__EXERCISE DESCRIPTION__. Please repeat the entries word for word and keep the images out.

__DATA SHOWN__.

——

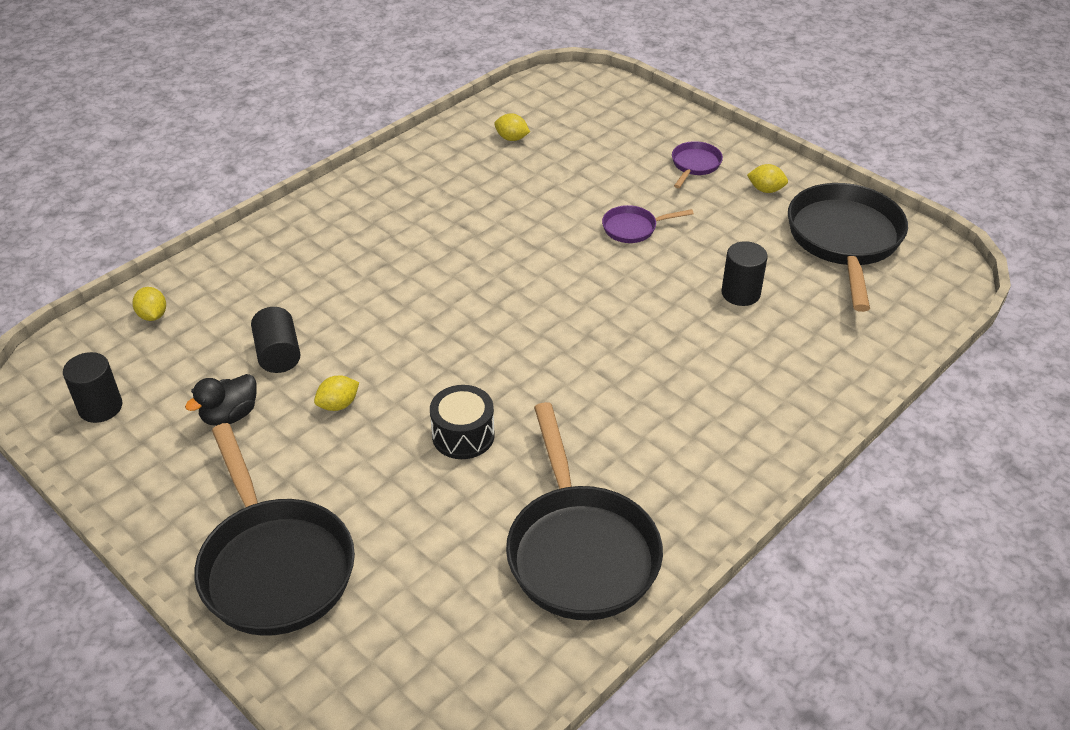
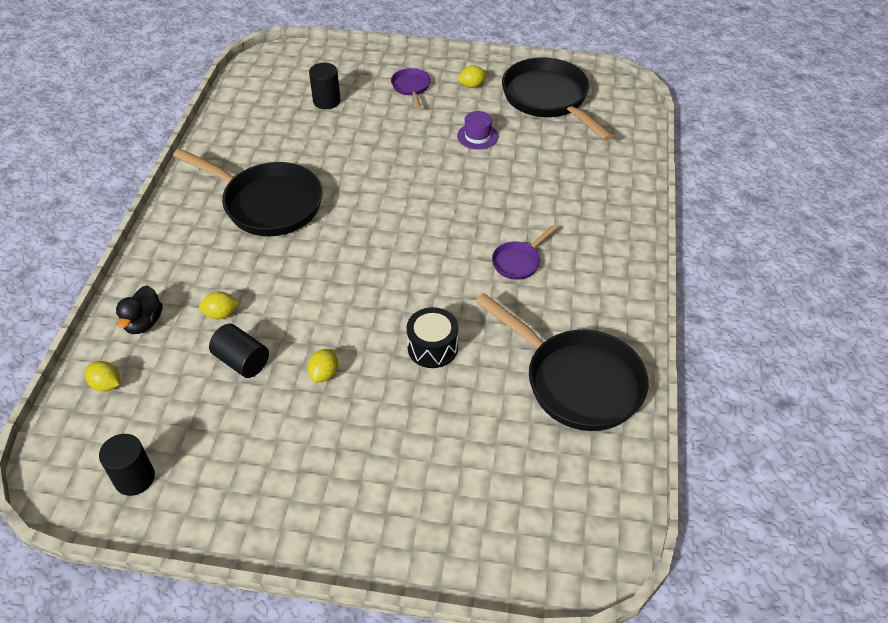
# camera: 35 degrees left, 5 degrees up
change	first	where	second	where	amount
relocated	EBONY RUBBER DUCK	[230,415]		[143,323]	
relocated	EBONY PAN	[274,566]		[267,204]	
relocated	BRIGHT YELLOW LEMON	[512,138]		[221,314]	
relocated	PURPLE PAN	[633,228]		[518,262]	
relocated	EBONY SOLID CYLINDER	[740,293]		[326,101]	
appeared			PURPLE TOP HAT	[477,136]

——

__PROBLEM SOLUTION__.
# camera: 35 degrees left, 5 degrees up
change	first	where	second	where	amount
relocated	EBONY RUBBER DUCK	[230,415]		[143,323]	
relocated	EBONY PAN	[274,566]		[267,204]	
relocated	BRIGHT YELLOW LEMON	[512,138]		[221,314]	
relocated	PURPLE PAN	[633,228]		[518,262]	
relocated	EBONY SOLID CYLINDER	[740,293]		[326,101]	
appeared			PURPLE TOP HAT	[477,136]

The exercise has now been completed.